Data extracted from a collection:

┌────────

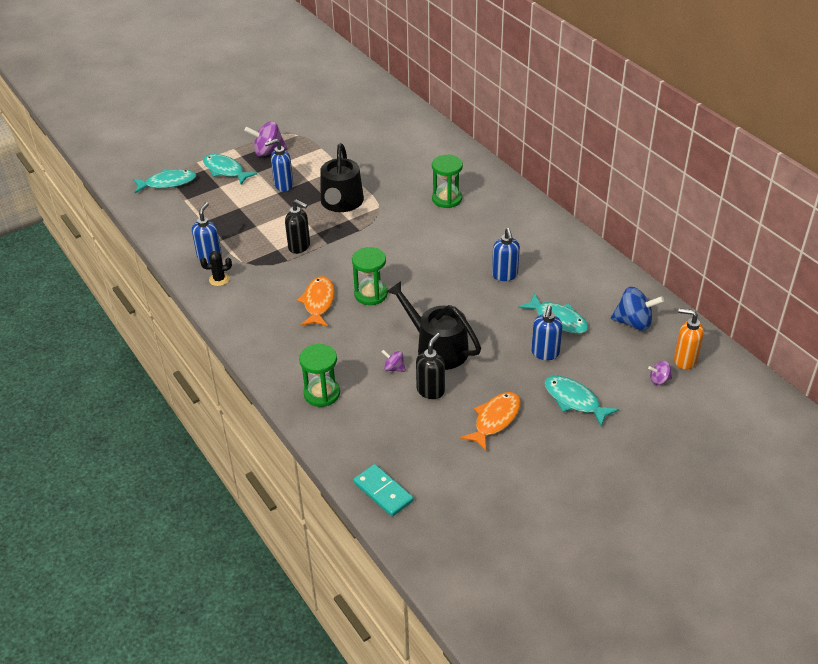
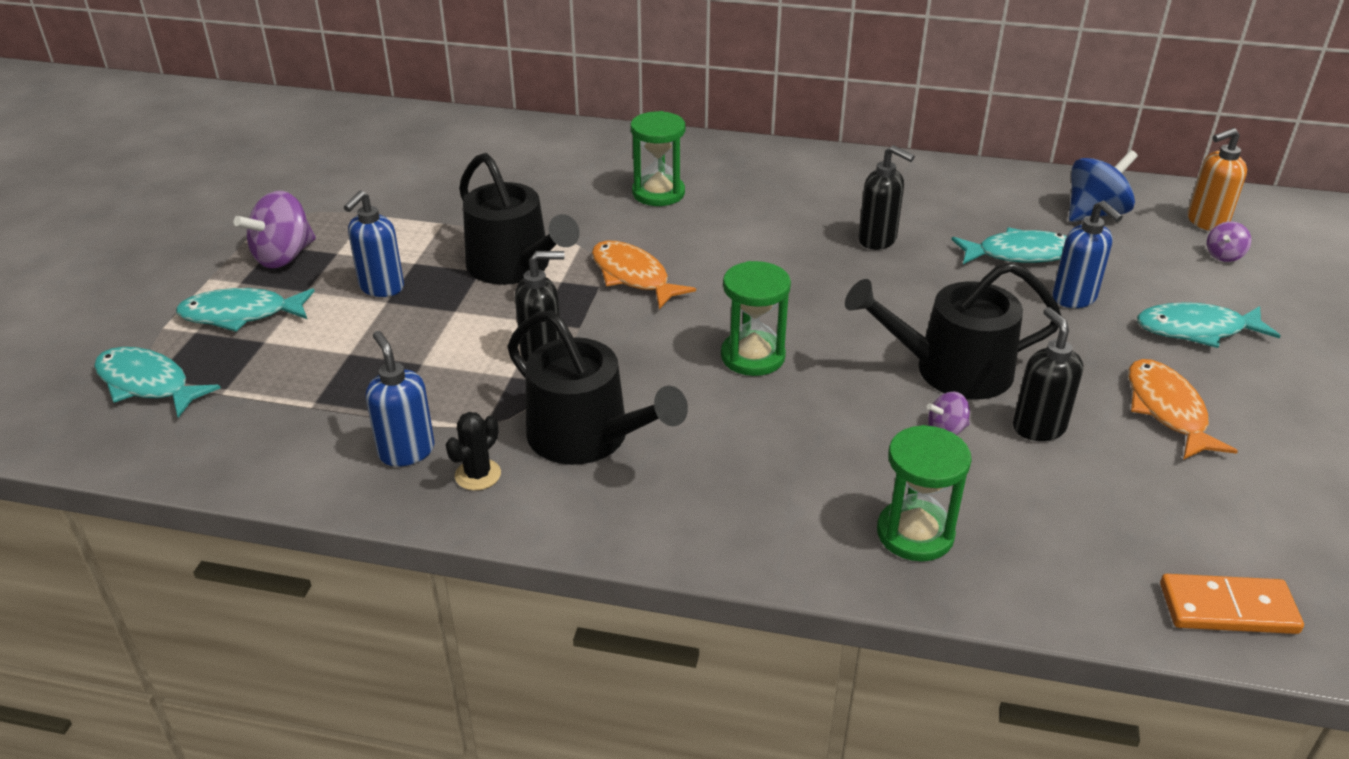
camera: 45 degrees left, 5 degrees down
(168, 183) = (147, 384): turquoise fish -> turquoise fish turned 90 degrees counterclockwise
(270, 288) = (587, 437): none -> black watering can
(318, 302) = (696, 411): orange fish -> orange fish (633, 276)
(383, 492) = (1228, 608): turquoise domino -> orange domino
(504, 275) = (878, 240): blue soap dispenser -> black soap dispenser

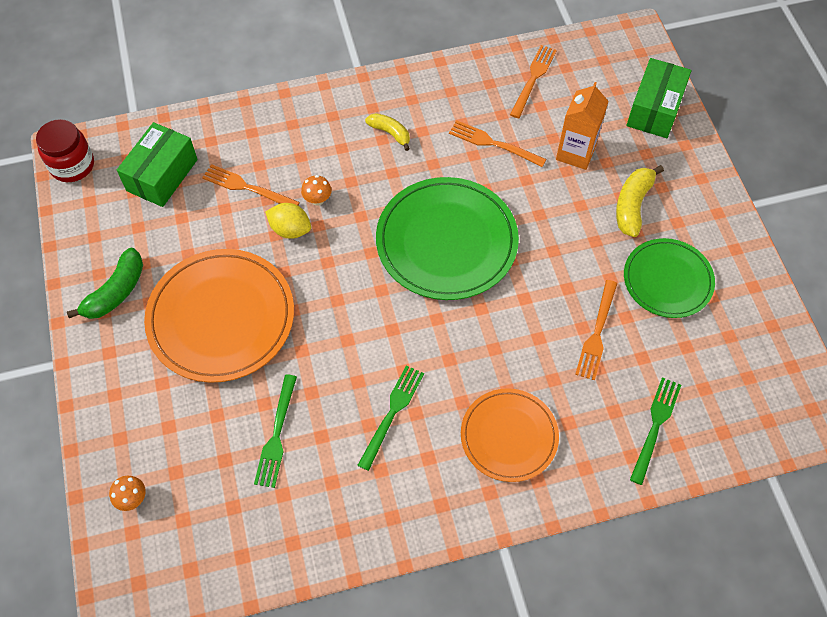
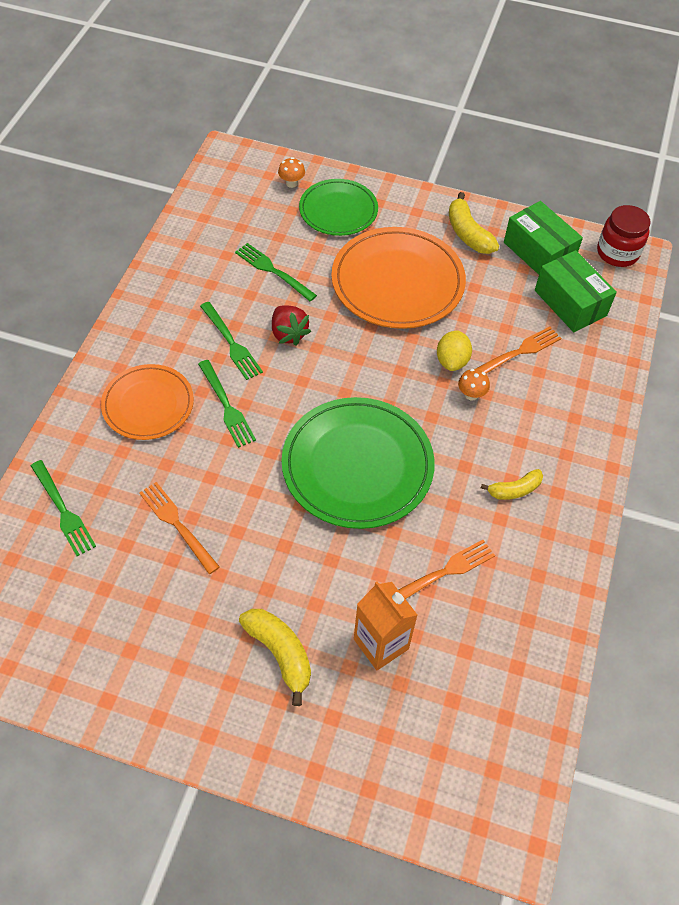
camera: 120 degrees right, 5 degrees down
(116, 292) = (468, 233): green banana -> yellow banana
(290, 229) = (452, 361): yellow lemon -> yellow lemon turned 45 degrees counterclockwise
(347, 372) = (288, 333): none -> red strawberry
(462, 371) = (227, 406): none -> green fork
(533, 78) = (509, 670): orange fork -> none
(654, 109) = (385, 774): green box -> green box (538, 252)
(667, 280) = (177, 623): green plate -> green plate (338, 210)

└────────

**How to complete this task**
Wherever the word "down" turns up in the records above, copy the line that holds it.

**Answer for this exercise**
camera: 45 degrees left, 5 degrees down
camera: 120 degrees right, 5 degrees down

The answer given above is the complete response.